**WHAT THE TASK ASKS**
Within the records, tally the lines that contain "bright" and reply with that number only.

**EXERCISE MATERIALS**
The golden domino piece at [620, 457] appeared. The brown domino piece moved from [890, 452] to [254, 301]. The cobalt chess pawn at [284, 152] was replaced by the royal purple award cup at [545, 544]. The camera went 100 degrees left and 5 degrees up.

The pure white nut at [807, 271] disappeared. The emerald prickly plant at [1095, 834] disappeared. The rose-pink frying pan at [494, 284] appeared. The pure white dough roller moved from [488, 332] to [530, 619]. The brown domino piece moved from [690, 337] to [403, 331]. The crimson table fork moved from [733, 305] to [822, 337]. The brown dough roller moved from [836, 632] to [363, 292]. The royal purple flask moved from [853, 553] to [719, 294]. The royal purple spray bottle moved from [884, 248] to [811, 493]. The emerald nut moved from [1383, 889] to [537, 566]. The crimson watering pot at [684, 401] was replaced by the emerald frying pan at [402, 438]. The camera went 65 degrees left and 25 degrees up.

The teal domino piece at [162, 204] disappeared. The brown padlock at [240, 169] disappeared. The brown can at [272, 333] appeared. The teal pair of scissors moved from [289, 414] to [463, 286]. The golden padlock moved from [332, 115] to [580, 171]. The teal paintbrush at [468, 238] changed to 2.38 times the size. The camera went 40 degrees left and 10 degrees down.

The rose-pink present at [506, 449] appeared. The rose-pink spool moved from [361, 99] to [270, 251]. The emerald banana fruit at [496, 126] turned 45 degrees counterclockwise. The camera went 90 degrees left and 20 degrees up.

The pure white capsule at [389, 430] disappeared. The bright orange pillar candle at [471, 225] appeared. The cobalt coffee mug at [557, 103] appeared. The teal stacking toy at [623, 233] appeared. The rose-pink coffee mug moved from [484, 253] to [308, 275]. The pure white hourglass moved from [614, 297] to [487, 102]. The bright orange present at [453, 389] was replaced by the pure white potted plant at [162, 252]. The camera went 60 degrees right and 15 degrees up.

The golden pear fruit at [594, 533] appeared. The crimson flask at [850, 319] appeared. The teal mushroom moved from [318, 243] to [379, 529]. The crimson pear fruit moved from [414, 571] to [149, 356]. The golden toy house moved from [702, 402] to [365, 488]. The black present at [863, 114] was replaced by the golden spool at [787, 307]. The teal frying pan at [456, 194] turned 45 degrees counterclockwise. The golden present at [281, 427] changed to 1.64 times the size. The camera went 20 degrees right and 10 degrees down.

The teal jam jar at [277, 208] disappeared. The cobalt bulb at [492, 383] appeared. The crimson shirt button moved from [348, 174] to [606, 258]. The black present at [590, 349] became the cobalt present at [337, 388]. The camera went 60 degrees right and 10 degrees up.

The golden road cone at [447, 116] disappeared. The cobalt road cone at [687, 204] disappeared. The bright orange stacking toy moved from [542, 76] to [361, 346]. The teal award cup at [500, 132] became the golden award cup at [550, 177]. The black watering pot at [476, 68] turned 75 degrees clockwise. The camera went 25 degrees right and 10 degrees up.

**RESPONSE TO THE EXERCISE**
2